[Data to process]
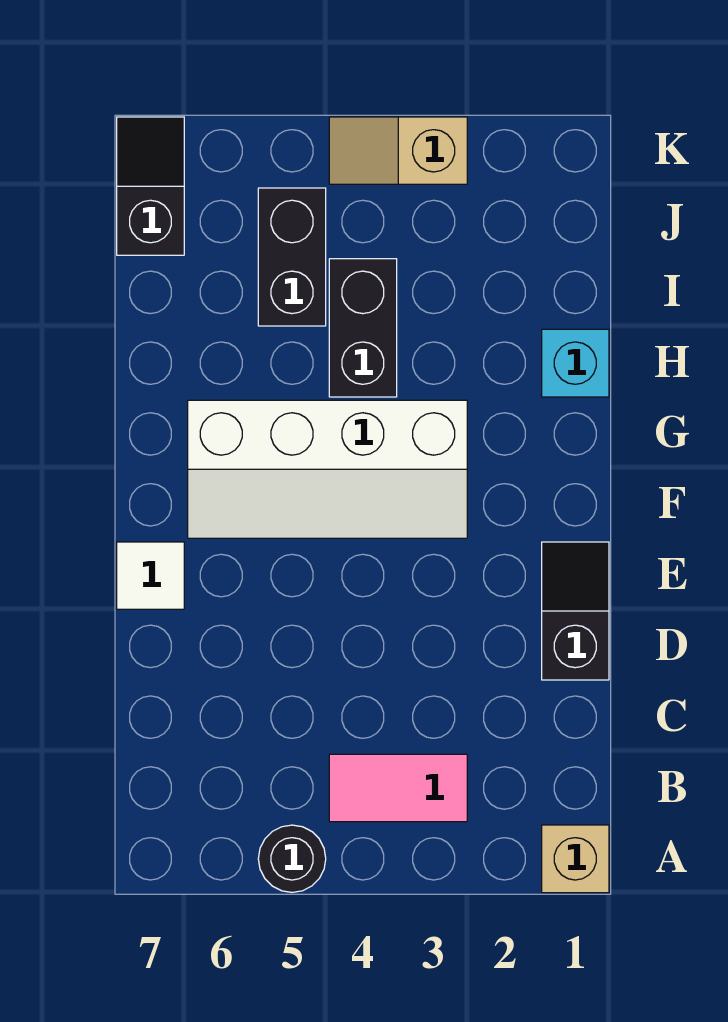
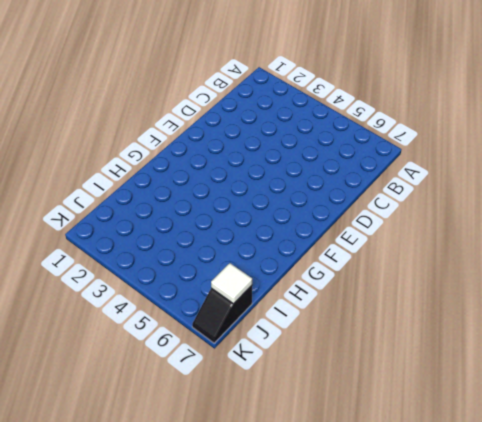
white tile J7 level 2 -> white tile E7 level 1
none -> tan brick A1 level 1
none -> black round brick A5 level 1

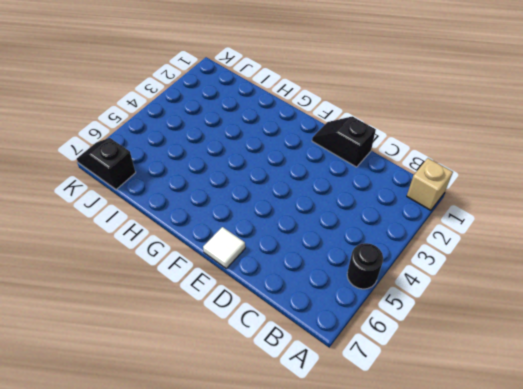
none -> pink tile B3:B4 level 1
none -> white slope F3:G6 level 1 top G

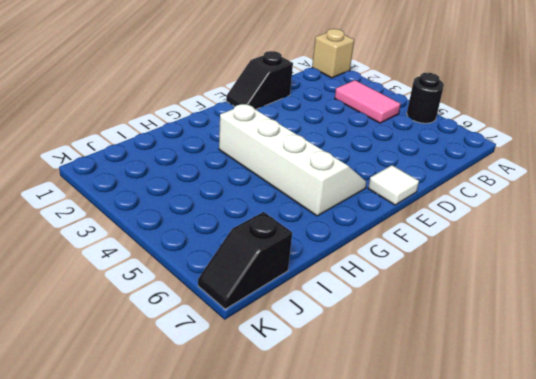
none -> cyan brick H1 level 1
none -> black brick H4:I4 level 1

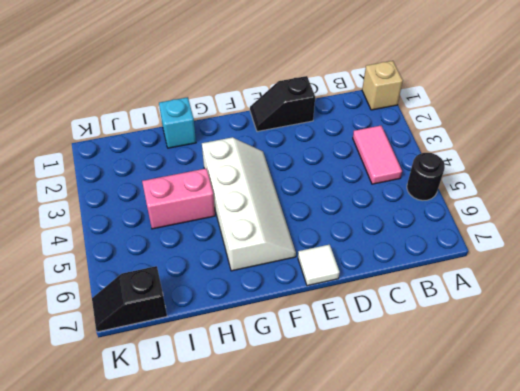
pink brick H4:I4 level 1 -> black brick H4:I4 level 1
none -> black brick I5:J5 level 1
none -> tan slope K3:K4 level 1 top 3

[Assigned task]
Give back the entire listing verbatim, without the pictures.

[Answer area]
white tile J7 level 2 -> white tile E7 level 1
none -> tan brick A1 level 1
none -> black round brick A5 level 1

none -> pink tile B3:B4 level 1
none -> white slope F3:G6 level 1 top G

none -> cyan brick H1 level 1
none -> black brick H4:I4 level 1

pink brick H4:I4 level 1 -> black brick H4:I4 level 1
none -> black brick I5:J5 level 1
none -> tan slope K3:K4 level 1 top 3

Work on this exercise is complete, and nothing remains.